Coordinate-based object records:

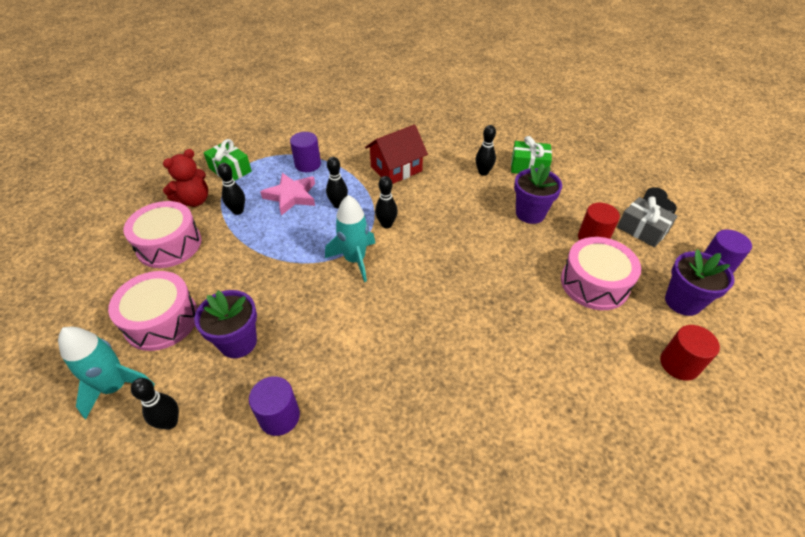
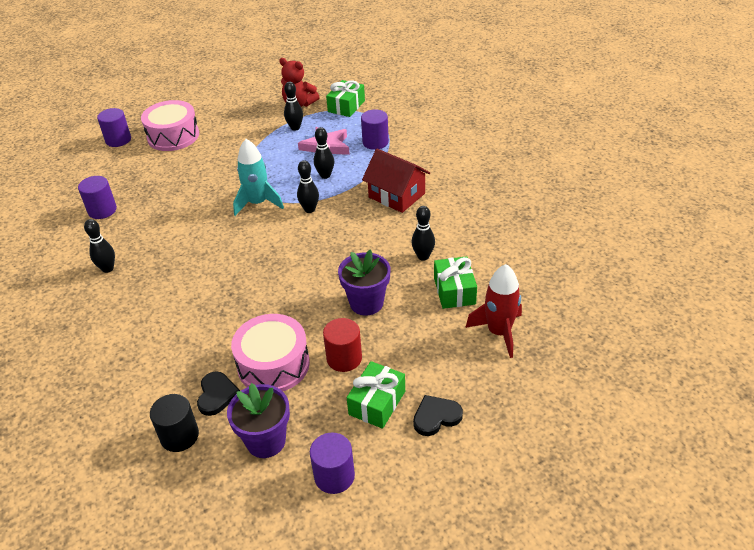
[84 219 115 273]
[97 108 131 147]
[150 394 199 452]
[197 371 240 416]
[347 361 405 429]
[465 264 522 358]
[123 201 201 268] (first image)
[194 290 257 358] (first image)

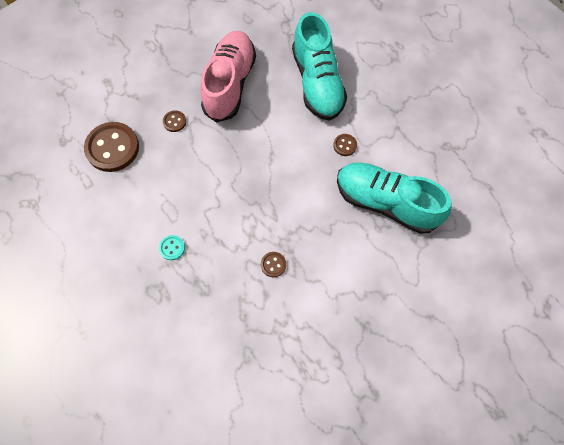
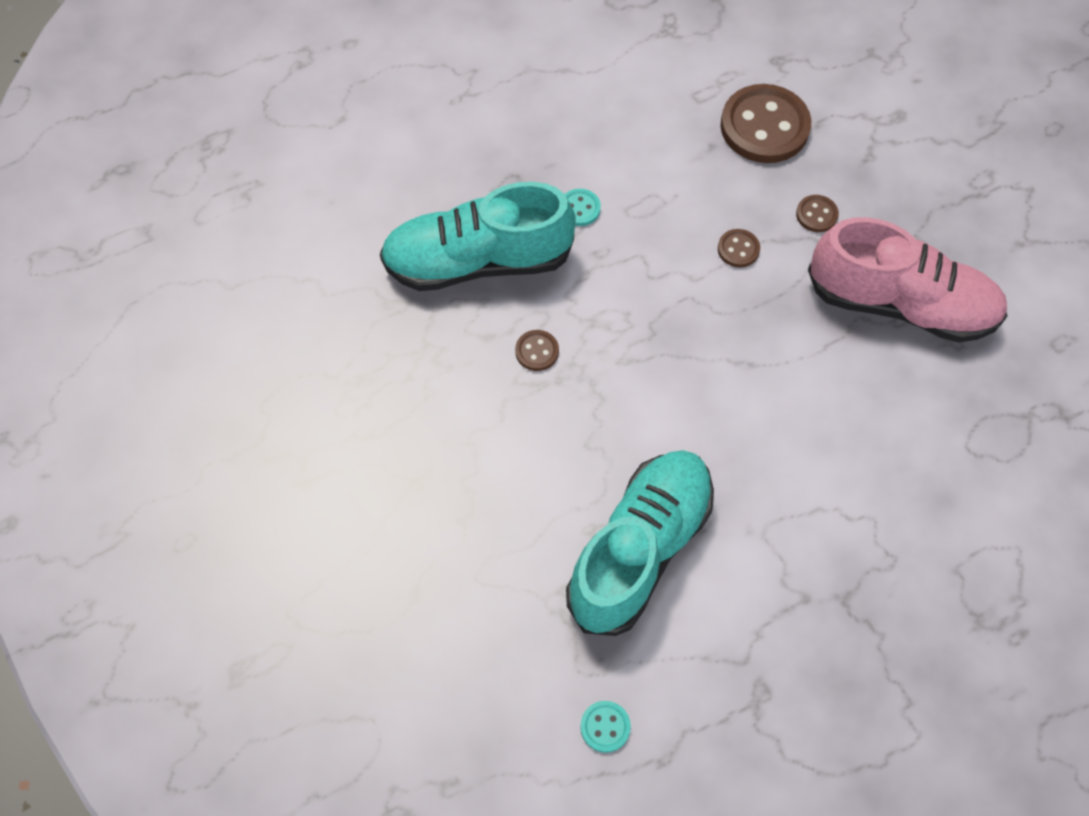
[380 182 575 291]
[580 701 631 753]
[718 229 760 268]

> [Work order]: Above are the records; reproduce them exactly and leave out the pictures.

> [Answer to this problem]:
[84 219 115 273]
[97 108 131 147]
[150 394 199 452]
[197 371 240 416]
[347 361 405 429]
[465 264 522 358]
[123 201 201 268] (first image)
[194 290 257 358] (first image)

[380 182 575 291]
[580 701 631 753]
[718 229 760 268]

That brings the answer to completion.